Source data >>
═══

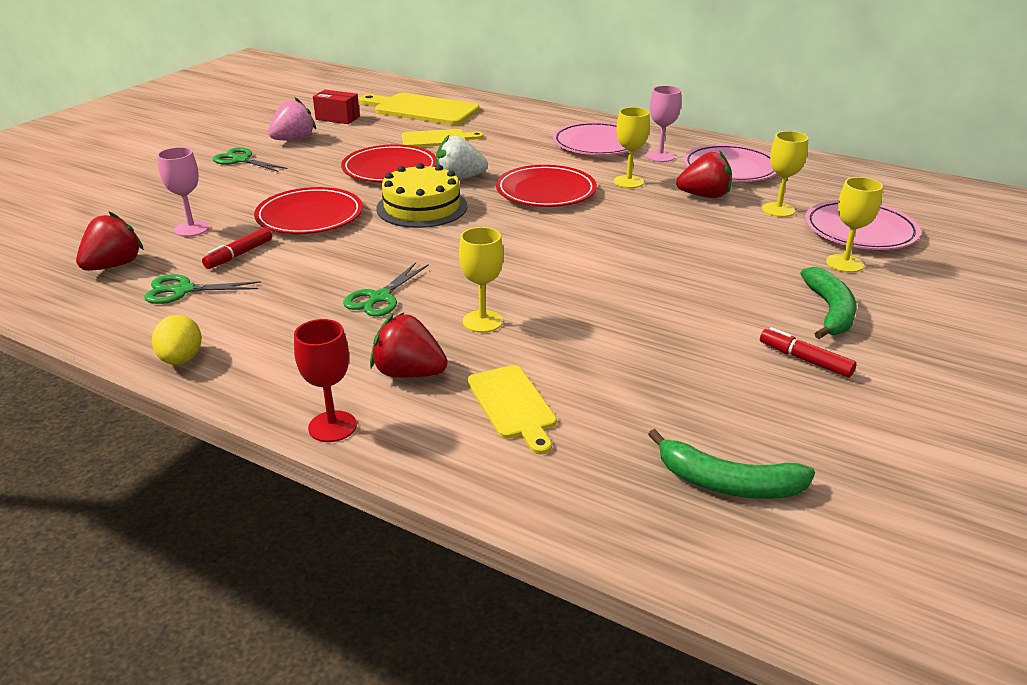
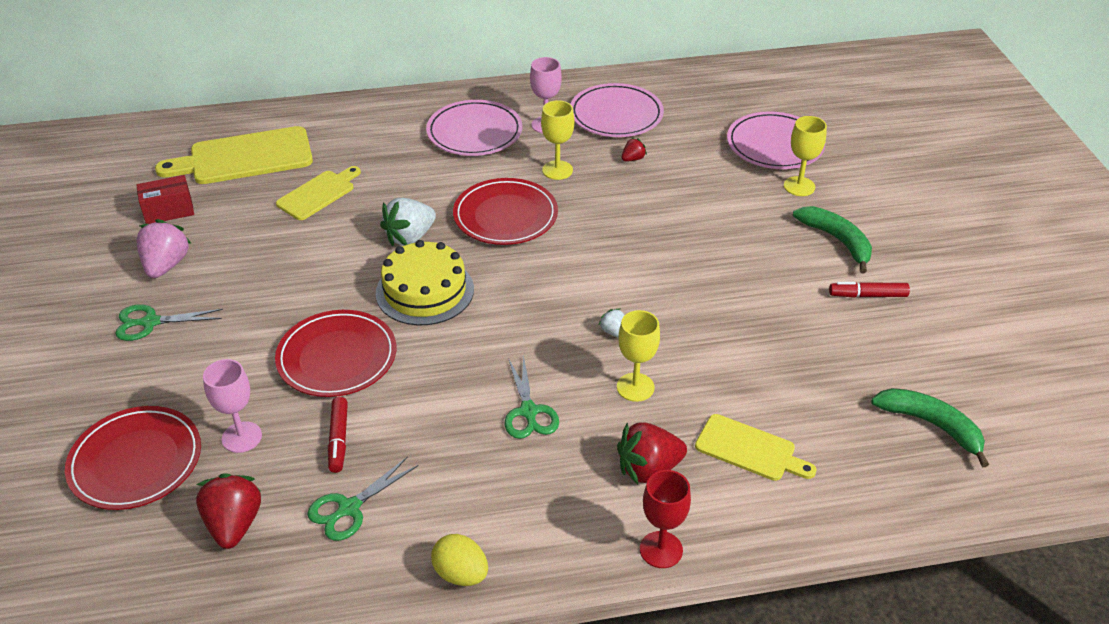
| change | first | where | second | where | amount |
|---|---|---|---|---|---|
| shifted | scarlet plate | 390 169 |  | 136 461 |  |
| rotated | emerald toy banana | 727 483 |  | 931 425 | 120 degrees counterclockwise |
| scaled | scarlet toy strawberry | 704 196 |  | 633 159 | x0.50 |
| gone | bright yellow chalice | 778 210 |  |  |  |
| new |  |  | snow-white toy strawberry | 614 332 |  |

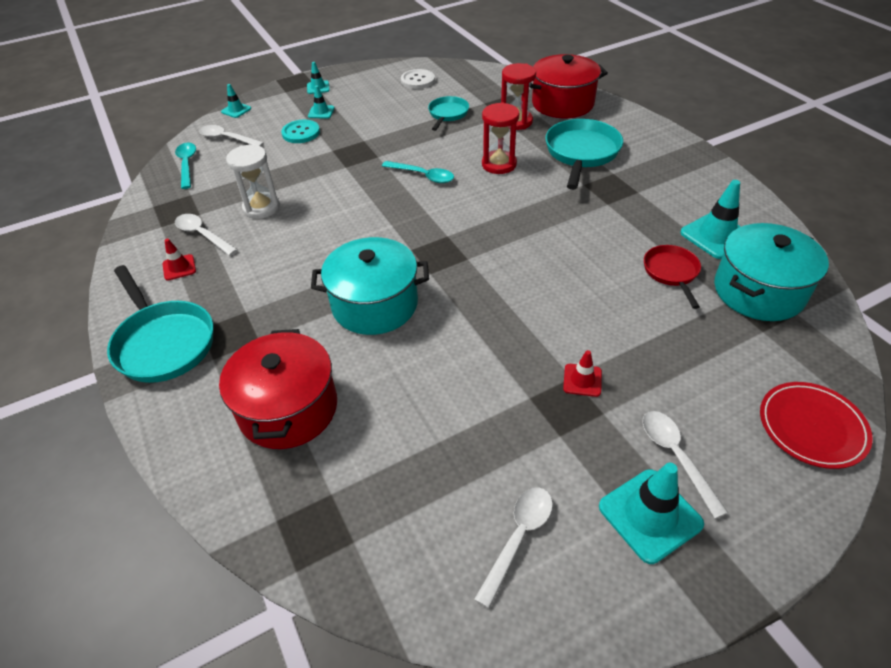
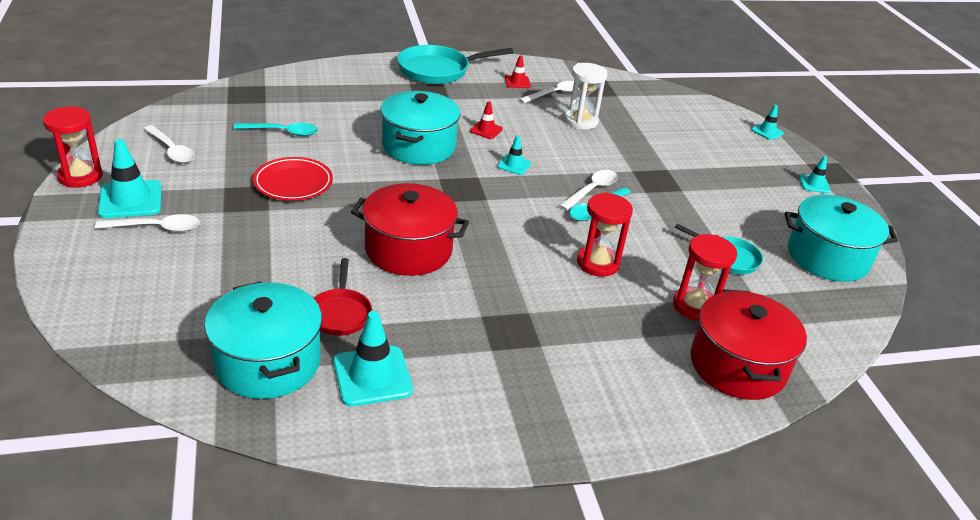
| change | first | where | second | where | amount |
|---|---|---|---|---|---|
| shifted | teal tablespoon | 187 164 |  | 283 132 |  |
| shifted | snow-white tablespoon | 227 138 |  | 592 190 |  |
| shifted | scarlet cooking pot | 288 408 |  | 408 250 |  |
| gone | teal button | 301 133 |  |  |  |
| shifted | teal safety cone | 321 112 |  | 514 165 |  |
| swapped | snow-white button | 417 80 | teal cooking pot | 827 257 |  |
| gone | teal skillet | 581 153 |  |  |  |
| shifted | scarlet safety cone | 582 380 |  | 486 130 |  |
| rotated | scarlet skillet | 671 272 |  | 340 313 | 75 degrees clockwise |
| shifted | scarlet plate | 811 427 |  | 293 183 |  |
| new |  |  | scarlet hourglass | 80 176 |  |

═══

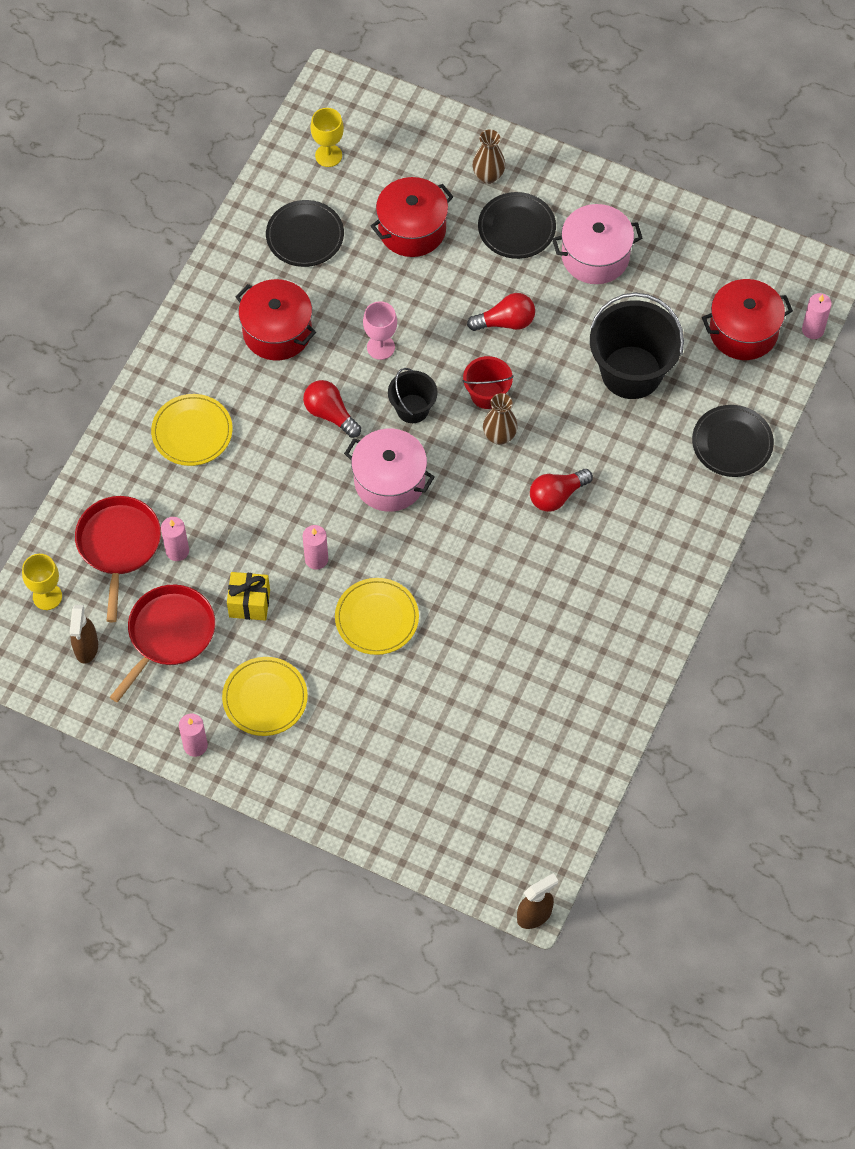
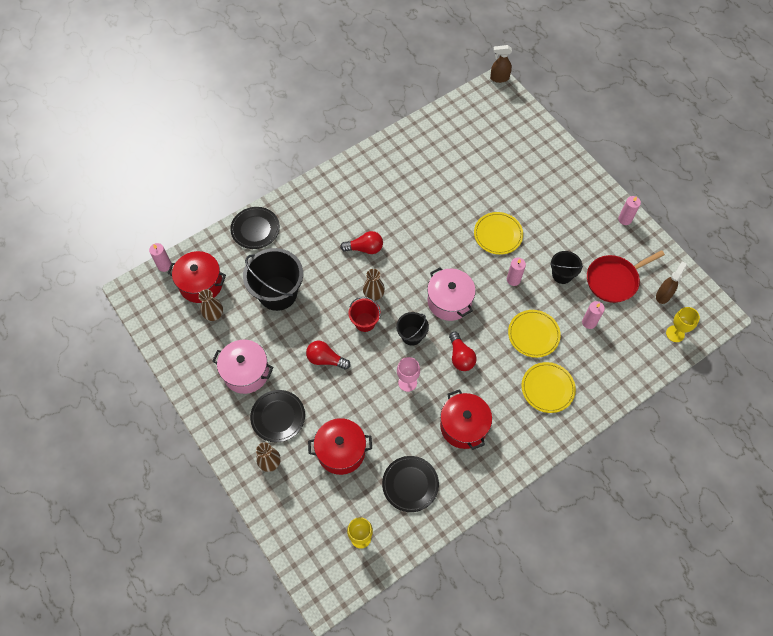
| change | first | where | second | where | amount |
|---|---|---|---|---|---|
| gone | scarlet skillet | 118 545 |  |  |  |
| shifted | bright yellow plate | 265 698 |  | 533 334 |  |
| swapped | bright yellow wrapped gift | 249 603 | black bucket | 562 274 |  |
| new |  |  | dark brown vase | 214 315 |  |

═══

About this exercise >>
Of the entries above, repeat exactly the lines between the line with "scarlet safety cone" and the line with "scarlet hourglass |", inclusive, and no others.

Result for this exercise >>
| shifted | scarlet safety cone | 582 380 |  | 486 130 |  |
| rotated | scarlet skillet | 671 272 |  | 340 313 | 75 degrees clockwise |
| shifted | scarlet plate | 811 427 |  | 293 183 |  |
| new |  |  | scarlet hourglass | 80 176 |  |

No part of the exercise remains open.